**GOAL:** Retype the stretch of records from the line containing "Chengdu: 23:25 -> 23:30" through the line containing "Sofia: 6:53 -> 6:54", word for word, including both of those lines. Omit the pictures from your answer.

**THE DATA:**

>> START

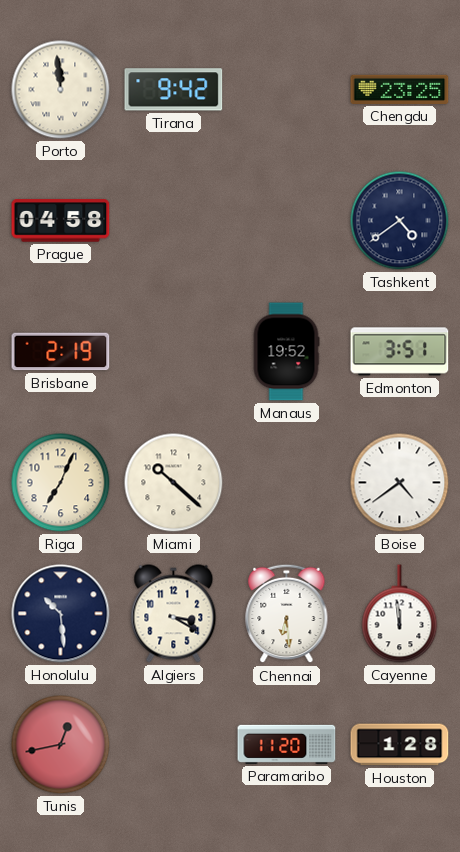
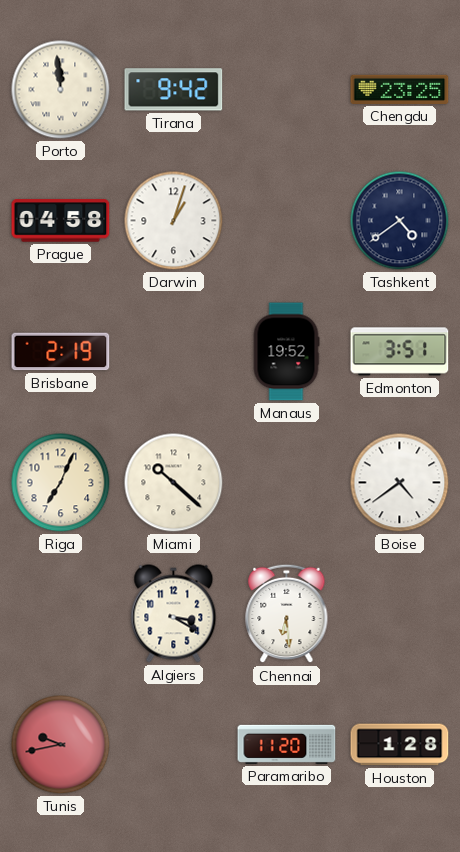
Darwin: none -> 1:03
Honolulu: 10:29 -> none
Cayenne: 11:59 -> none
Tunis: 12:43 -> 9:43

>> END
>> START

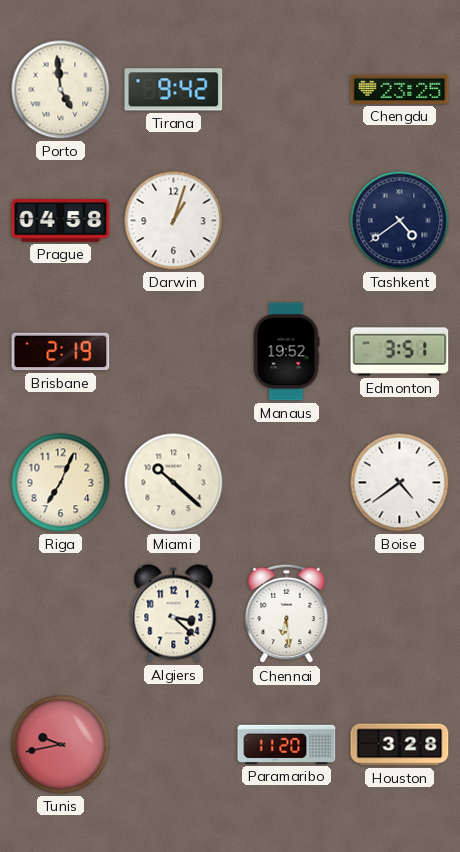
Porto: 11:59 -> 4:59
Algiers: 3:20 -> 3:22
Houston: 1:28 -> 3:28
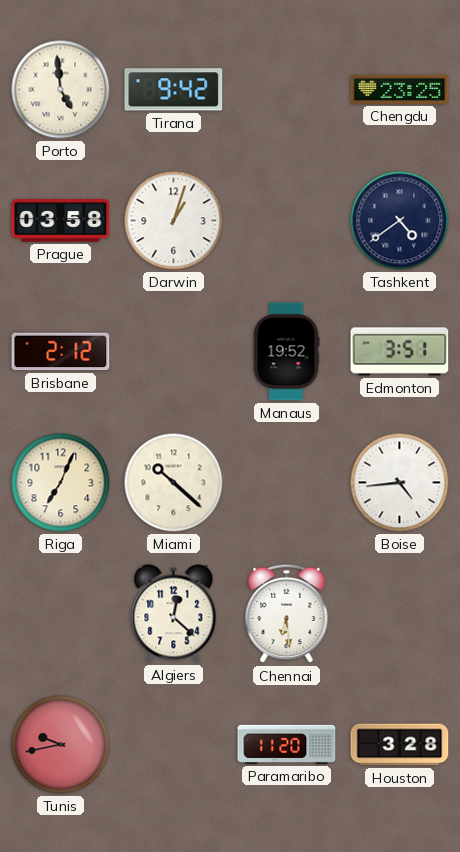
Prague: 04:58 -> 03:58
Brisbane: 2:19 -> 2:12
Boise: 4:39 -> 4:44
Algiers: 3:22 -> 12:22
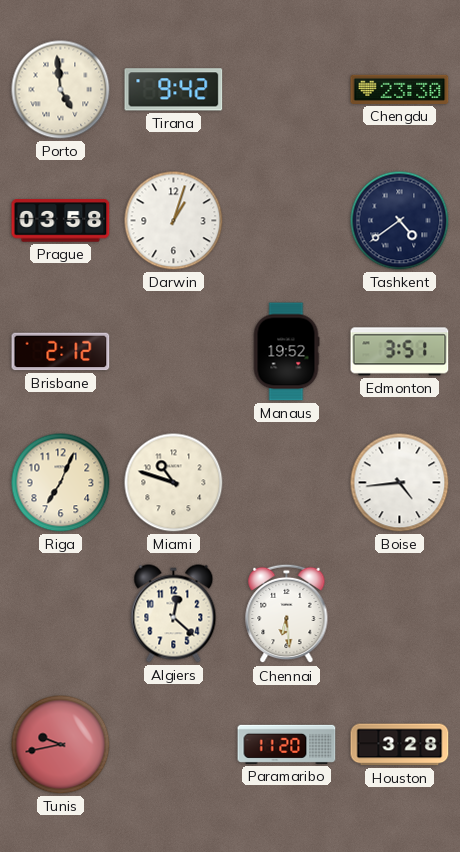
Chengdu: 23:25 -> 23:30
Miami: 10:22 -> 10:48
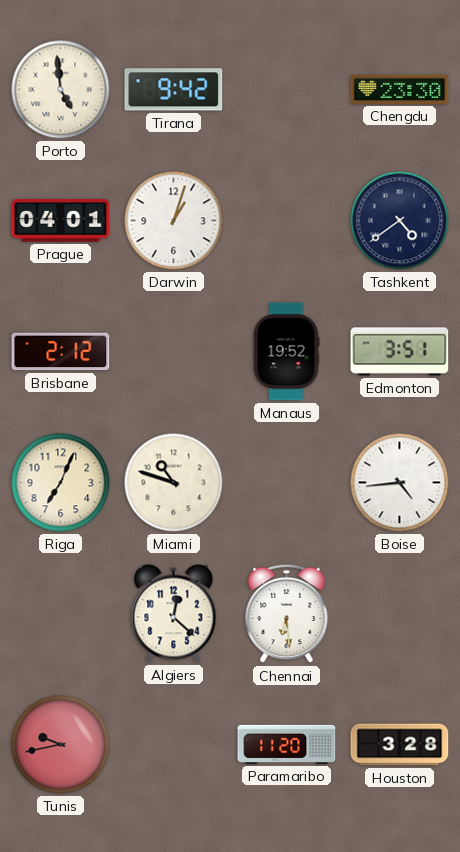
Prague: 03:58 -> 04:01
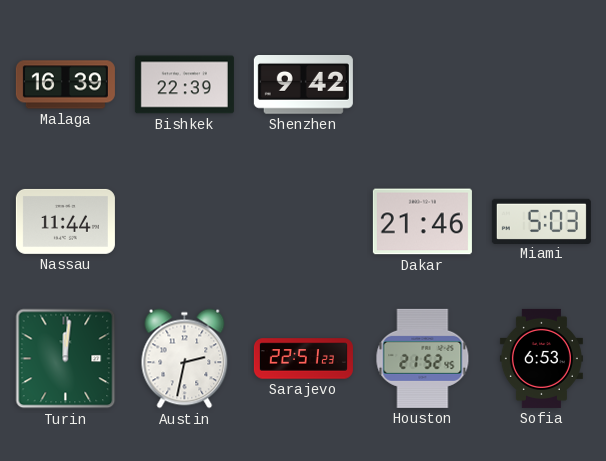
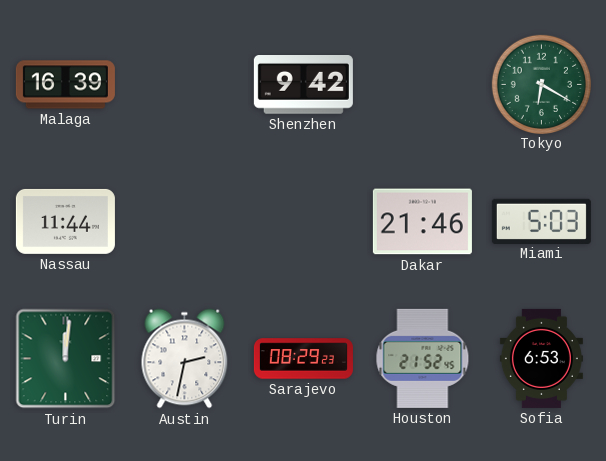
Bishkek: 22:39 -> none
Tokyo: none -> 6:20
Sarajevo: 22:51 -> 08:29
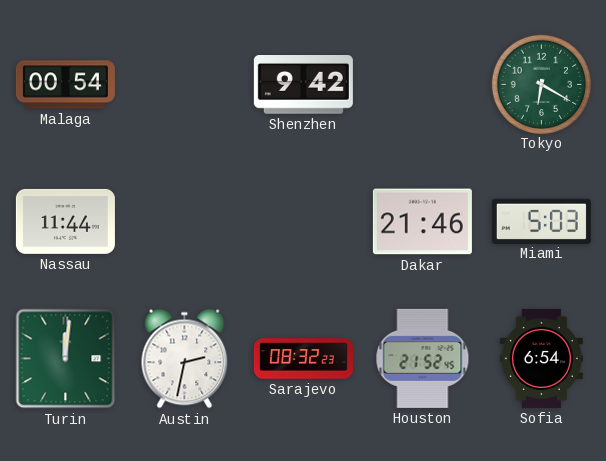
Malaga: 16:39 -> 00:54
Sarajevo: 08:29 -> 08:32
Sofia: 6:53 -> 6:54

>> END

**TASK RESULT:**
Chengdu: 23:25 -> 23:30
Miami: 10:22 -> 10:48
Prague: 03:58 -> 04:01
Bishkek: 22:39 -> none
Tokyo: none -> 6:20
Sarajevo: 22:51 -> 08:29
Malaga: 16:39 -> 00:54
Sarajevo: 08:29 -> 08:32
Sofia: 6:53 -> 6:54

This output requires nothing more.